Stored dataset items
%%
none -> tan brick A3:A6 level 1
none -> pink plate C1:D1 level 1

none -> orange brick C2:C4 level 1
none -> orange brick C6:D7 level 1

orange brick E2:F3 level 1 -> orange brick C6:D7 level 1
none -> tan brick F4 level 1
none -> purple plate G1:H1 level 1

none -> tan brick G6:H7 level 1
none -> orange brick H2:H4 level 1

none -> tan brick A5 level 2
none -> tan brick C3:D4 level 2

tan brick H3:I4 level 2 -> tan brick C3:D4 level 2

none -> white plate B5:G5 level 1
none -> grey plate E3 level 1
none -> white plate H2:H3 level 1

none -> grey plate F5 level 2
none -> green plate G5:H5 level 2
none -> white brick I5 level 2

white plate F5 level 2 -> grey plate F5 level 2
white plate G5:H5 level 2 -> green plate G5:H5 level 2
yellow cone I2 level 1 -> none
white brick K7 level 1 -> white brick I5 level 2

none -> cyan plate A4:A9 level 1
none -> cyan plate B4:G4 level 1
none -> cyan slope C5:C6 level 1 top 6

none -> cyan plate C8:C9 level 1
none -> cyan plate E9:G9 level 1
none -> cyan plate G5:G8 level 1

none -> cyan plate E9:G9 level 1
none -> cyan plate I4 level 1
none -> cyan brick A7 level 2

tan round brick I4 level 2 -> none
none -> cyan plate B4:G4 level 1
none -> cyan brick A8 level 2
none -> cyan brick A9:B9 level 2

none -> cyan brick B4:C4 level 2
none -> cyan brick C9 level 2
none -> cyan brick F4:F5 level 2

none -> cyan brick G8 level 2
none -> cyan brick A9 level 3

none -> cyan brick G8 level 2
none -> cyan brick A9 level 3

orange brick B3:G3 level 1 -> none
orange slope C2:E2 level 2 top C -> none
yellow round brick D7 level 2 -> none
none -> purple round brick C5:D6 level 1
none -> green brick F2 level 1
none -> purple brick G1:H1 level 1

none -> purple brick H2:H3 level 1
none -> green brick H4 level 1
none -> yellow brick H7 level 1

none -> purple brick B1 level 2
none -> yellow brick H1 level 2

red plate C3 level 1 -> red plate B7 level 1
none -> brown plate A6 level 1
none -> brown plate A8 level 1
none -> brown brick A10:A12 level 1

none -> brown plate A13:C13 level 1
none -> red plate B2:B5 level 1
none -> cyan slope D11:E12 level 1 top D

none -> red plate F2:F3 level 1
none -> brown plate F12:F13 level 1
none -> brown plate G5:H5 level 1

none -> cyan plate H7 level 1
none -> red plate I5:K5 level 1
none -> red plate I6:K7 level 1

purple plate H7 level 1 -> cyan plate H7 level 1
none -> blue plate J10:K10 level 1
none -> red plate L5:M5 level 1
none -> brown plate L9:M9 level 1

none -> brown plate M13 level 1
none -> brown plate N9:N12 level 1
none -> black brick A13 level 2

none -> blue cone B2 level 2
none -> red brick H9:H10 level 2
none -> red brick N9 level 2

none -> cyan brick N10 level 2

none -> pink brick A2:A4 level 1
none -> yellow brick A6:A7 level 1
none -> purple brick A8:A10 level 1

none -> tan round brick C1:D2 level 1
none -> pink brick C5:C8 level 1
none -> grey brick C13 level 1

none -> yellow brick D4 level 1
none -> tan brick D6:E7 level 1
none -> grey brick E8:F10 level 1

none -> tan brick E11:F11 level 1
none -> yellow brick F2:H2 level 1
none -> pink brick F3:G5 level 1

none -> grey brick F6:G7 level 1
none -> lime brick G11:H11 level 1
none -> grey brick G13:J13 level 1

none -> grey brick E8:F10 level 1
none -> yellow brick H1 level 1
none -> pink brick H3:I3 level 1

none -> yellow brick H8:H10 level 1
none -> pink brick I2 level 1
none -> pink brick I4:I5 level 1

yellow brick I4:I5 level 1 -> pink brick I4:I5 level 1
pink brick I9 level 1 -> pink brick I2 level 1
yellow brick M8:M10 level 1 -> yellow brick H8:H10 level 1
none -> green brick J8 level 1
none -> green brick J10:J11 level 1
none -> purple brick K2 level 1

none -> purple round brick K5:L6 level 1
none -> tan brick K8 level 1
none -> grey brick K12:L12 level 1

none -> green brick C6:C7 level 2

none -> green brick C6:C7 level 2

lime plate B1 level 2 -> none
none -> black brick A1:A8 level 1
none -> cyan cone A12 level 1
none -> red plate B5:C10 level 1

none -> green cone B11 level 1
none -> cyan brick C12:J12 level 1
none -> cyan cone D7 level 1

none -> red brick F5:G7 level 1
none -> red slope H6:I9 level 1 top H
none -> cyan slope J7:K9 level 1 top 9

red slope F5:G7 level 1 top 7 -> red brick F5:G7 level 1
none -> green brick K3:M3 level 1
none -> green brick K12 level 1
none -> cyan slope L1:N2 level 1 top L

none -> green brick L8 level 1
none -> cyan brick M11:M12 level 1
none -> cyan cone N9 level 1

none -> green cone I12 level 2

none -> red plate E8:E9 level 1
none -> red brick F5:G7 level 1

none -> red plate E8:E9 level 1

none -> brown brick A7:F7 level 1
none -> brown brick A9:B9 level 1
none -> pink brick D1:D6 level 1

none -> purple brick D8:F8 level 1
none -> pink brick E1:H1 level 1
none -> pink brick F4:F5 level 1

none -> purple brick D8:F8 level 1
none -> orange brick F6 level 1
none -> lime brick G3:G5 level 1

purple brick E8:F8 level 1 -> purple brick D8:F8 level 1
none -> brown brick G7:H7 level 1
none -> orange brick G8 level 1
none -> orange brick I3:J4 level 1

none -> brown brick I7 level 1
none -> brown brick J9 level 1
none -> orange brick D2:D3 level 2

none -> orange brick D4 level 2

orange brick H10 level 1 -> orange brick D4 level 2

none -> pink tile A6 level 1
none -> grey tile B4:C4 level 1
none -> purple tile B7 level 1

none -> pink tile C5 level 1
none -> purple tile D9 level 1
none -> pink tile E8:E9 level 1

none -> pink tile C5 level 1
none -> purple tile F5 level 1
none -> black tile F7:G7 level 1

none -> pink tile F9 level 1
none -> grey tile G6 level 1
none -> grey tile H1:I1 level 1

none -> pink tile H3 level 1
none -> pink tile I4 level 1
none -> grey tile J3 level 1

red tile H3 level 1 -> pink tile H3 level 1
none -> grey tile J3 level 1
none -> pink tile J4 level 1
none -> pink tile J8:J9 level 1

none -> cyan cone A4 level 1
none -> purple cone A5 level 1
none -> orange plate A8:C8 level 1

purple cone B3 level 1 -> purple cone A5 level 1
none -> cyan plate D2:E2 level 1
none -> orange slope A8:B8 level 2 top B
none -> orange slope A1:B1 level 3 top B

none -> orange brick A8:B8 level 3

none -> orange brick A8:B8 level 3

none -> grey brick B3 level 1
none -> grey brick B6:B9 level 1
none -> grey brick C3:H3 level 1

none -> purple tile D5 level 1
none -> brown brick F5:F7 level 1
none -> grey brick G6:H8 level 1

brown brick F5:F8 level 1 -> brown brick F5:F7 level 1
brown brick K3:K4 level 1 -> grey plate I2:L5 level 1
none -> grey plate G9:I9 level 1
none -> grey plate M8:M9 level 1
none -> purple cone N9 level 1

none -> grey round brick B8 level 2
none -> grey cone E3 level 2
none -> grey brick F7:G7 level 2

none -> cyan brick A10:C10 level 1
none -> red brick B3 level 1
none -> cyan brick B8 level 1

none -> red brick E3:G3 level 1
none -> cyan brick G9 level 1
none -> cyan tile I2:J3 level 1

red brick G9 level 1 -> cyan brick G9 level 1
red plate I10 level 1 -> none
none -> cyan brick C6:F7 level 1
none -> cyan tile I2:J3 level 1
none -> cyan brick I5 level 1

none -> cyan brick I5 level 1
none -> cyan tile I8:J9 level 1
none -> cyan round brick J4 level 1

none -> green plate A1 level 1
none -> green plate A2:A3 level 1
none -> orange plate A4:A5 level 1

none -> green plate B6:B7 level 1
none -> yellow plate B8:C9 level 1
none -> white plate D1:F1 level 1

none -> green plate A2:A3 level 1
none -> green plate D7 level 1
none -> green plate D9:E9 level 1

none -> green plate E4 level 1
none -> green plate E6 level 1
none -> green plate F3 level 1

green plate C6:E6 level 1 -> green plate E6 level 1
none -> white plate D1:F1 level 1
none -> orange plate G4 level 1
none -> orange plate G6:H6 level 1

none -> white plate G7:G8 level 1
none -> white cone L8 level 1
%%
- _What to produce_: What are the lines above, starting at the one with "none -> cyan plate I4 level 1" and ending at the one with "none -> pink brick I4:I5 level 1"? Give them again exactly, and only them.

- _Solution_:
none -> cyan plate I4 level 1
none -> cyan brick A7 level 2

tan round brick I4 level 2 -> none
none -> cyan plate B4:G4 level 1
none -> cyan brick A8 level 2
none -> cyan brick A9:B9 level 2

none -> cyan brick B4:C4 level 2
none -> cyan brick C9 level 2
none -> cyan brick F4:F5 level 2

none -> cyan brick G8 level 2
none -> cyan brick A9 level 3

none -> cyan brick G8 level 2
none -> cyan brick A9 level 3

orange brick B3:G3 level 1 -> none
orange slope C2:E2 level 2 top C -> none
yellow round brick D7 level 2 -> none
none -> purple round brick C5:D6 level 1
none -> green brick F2 level 1
none -> purple brick G1:H1 level 1

none -> purple brick H2:H3 level 1
none -> green brick H4 level 1
none -> yellow brick H7 level 1

none -> purple brick B1 level 2
none -> yellow brick H1 level 2

red plate C3 level 1 -> red plate B7 level 1
none -> brown plate A6 level 1
none -> brown plate A8 level 1
none -> brown brick A10:A12 level 1

none -> brown plate A13:C13 level 1
none -> red plate B2:B5 level 1
none -> cyan slope D11:E12 level 1 top D

none -> red plate F2:F3 level 1
none -> brown plate F12:F13 level 1
none -> brown plate G5:H5 level 1

none -> cyan plate H7 level 1
none -> red plate I5:K5 level 1
none -> red plate I6:K7 level 1

purple plate H7 level 1 -> cyan plate H7 level 1
none -> blue plate J10:K10 level 1
none -> red plate L5:M5 level 1
none -> brown plate L9:M9 level 1

none -> brown plate M13 level 1
none -> brown plate N9:N12 level 1
none -> black brick A13 level 2

none -> blue cone B2 level 2
none -> red brick H9:H10 level 2
none -> red brick N9 level 2

none -> cyan brick N10 level 2

none -> pink brick A2:A4 level 1
none -> yellow brick A6:A7 level 1
none -> purple brick A8:A10 level 1

none -> tan round brick C1:D2 level 1
none -> pink brick C5:C8 level 1
none -> grey brick C13 level 1

none -> yellow brick D4 level 1
none -> tan brick D6:E7 level 1
none -> grey brick E8:F10 level 1

none -> tan brick E11:F11 level 1
none -> yellow brick F2:H2 level 1
none -> pink brick F3:G5 level 1

none -> grey brick F6:G7 level 1
none -> lime brick G11:H11 level 1
none -> grey brick G13:J13 level 1

none -> grey brick E8:F10 level 1
none -> yellow brick H1 level 1
none -> pink brick H3:I3 level 1

none -> yellow brick H8:H10 level 1
none -> pink brick I2 level 1
none -> pink brick I4:I5 level 1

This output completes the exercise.